- _EXERCISE INPUT_
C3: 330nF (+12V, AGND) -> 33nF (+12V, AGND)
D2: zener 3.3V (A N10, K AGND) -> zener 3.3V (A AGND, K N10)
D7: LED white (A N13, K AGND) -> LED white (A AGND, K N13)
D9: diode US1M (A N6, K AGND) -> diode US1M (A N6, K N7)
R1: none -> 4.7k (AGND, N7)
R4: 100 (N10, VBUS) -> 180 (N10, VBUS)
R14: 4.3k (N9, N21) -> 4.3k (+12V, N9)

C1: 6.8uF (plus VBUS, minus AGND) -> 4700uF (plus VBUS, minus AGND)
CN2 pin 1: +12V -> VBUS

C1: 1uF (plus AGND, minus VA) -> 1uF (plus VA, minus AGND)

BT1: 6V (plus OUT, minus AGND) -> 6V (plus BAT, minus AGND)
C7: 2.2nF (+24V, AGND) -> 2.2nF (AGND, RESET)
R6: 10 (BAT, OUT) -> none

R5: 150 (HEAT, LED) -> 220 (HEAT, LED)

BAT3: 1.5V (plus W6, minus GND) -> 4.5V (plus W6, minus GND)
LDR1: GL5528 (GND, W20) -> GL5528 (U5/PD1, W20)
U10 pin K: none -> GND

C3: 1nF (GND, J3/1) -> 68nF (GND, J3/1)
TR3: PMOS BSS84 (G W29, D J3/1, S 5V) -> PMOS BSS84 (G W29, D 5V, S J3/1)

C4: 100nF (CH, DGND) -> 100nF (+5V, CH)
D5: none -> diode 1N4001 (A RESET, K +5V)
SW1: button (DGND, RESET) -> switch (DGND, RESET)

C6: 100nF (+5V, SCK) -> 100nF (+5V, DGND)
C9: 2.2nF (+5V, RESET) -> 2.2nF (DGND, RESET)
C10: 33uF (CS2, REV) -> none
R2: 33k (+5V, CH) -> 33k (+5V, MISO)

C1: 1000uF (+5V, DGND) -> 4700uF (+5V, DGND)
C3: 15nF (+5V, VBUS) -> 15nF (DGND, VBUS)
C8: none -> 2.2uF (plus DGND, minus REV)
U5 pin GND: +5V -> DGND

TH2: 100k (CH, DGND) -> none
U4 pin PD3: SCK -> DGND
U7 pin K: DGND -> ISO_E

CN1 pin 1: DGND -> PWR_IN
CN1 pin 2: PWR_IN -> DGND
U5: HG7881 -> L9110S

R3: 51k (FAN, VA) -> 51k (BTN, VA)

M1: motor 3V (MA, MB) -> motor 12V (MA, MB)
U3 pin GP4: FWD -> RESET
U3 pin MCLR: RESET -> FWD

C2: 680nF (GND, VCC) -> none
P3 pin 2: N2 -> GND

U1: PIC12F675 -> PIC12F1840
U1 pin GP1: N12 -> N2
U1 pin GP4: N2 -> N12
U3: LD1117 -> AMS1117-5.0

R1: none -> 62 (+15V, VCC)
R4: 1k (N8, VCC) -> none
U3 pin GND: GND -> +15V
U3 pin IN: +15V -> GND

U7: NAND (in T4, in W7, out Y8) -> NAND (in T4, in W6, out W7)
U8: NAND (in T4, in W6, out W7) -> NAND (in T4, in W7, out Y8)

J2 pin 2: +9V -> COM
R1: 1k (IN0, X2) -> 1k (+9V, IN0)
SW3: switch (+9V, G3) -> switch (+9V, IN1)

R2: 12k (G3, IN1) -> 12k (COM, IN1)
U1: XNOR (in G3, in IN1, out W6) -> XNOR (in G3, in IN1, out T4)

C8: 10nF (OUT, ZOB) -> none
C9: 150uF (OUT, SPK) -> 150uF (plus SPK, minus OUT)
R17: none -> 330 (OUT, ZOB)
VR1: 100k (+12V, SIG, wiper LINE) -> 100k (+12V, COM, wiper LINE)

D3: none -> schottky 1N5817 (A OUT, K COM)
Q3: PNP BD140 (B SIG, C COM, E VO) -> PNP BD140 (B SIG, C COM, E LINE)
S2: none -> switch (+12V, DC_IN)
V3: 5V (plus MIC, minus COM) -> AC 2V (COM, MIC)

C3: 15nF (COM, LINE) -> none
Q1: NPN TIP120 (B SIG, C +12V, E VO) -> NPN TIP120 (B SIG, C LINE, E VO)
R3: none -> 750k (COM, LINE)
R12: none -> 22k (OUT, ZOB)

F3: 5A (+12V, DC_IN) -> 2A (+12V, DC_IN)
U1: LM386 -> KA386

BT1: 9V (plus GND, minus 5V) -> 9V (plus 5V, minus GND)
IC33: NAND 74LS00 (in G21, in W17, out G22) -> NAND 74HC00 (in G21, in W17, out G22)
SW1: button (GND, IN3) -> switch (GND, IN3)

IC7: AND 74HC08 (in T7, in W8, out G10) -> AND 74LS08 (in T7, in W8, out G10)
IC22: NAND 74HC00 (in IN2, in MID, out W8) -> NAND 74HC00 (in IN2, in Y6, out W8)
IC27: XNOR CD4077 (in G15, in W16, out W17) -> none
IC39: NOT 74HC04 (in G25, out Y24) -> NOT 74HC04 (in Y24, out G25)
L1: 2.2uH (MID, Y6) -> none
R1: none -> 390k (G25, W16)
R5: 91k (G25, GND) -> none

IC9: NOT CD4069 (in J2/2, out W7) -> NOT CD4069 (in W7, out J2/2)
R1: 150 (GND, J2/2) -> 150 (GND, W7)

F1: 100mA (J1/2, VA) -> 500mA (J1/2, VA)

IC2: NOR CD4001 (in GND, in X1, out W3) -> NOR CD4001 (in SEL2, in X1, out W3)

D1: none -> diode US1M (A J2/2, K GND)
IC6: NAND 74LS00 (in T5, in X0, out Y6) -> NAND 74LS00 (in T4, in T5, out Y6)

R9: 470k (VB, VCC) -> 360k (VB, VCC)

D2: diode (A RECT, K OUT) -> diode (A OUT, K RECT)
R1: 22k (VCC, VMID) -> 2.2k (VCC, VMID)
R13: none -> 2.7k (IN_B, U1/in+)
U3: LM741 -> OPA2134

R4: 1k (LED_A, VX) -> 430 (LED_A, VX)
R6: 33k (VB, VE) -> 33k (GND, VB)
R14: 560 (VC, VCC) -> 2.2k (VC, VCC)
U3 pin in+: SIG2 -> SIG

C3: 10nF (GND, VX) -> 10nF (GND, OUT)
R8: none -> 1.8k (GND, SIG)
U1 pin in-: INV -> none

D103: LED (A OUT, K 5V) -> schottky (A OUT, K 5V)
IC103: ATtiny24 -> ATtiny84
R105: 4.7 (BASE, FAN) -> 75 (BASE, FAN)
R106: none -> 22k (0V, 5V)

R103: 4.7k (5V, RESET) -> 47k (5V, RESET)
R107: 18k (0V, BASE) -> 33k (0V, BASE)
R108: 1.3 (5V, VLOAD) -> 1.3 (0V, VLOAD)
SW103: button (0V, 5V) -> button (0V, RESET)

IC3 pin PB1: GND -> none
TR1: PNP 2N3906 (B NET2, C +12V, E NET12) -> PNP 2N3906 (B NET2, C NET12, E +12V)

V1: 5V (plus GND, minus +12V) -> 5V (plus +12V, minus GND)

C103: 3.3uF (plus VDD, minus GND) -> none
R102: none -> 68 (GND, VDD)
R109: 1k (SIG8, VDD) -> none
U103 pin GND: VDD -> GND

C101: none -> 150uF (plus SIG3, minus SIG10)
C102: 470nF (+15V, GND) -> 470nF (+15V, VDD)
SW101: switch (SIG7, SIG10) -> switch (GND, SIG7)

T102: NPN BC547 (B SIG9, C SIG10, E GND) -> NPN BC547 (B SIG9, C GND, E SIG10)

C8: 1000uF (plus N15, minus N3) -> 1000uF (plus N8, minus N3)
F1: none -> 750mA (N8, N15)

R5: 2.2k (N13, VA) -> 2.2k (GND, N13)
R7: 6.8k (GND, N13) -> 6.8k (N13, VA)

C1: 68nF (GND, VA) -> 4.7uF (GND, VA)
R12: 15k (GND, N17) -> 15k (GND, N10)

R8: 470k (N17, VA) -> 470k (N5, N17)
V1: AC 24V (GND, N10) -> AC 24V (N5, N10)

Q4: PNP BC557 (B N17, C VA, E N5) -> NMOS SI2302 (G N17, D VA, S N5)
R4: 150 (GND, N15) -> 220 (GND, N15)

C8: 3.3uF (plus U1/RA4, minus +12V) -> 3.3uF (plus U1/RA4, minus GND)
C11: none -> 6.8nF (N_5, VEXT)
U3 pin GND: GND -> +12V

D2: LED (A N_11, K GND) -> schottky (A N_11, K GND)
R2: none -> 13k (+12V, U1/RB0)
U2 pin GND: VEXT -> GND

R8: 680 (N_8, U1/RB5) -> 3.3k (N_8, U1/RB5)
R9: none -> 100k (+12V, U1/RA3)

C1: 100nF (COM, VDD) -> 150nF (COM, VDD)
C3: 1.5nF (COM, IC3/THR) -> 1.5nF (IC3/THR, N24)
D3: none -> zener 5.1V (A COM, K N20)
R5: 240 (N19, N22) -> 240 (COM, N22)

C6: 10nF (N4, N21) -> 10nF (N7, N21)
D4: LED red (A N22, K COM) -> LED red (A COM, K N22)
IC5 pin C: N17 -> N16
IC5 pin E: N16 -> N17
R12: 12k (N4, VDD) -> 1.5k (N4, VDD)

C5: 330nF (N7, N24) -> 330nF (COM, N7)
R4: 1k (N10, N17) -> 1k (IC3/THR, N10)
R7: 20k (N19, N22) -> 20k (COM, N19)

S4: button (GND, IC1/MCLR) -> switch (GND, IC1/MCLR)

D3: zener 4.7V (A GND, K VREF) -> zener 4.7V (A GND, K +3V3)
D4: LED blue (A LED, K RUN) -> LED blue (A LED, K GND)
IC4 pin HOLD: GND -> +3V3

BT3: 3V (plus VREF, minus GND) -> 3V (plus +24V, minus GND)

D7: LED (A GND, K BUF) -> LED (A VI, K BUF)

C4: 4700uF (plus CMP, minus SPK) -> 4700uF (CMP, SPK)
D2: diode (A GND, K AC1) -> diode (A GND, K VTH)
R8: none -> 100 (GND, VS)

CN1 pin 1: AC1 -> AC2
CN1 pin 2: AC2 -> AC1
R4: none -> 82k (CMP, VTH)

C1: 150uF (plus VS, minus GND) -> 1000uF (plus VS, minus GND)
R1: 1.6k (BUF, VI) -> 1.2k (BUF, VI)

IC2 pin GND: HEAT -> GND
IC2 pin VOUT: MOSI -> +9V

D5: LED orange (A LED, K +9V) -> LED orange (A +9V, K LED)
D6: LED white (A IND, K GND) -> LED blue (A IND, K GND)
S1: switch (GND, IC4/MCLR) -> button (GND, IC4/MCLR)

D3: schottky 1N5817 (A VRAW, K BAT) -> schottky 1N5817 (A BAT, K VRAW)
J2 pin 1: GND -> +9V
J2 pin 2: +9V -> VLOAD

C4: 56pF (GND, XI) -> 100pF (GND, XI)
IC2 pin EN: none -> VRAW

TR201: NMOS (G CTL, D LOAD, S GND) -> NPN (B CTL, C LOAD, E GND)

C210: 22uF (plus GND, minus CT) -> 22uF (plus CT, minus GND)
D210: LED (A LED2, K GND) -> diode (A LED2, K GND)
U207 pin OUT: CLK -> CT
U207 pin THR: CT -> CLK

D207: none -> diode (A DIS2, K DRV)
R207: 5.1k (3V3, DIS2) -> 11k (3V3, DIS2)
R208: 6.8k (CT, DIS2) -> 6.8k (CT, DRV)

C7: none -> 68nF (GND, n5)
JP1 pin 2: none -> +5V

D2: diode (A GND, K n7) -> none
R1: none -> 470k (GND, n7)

- _PROBLEM_
What you give back must be the stretch above, starting at the line with "R9: 470k (VB, VCC) -> 360k (VB, VCC)" and ending at the line with "R108: 1.3 (5V, VLOAD) -> 1.3 (0V, VLOAD)", copied exactly.

- _TASK ANSWER_
R9: 470k (VB, VCC) -> 360k (VB, VCC)

D2: diode (A RECT, K OUT) -> diode (A OUT, K RECT)
R1: 22k (VCC, VMID) -> 2.2k (VCC, VMID)
R13: none -> 2.7k (IN_B, U1/in+)
U3: LM741 -> OPA2134

R4: 1k (LED_A, VX) -> 430 (LED_A, VX)
R6: 33k (VB, VE) -> 33k (GND, VB)
R14: 560 (VC, VCC) -> 2.2k (VC, VCC)
U3 pin in+: SIG2 -> SIG

C3: 10nF (GND, VX) -> 10nF (GND, OUT)
R8: none -> 1.8k (GND, SIG)
U1 pin in-: INV -> none

D103: LED (A OUT, K 5V) -> schottky (A OUT, K 5V)
IC103: ATtiny24 -> ATtiny84
R105: 4.7 (BASE, FAN) -> 75 (BASE, FAN)
R106: none -> 22k (0V, 5V)

R103: 4.7k (5V, RESET) -> 47k (5V, RESET)
R107: 18k (0V, BASE) -> 33k (0V, BASE)
R108: 1.3 (5V, VLOAD) -> 1.3 (0V, VLOAD)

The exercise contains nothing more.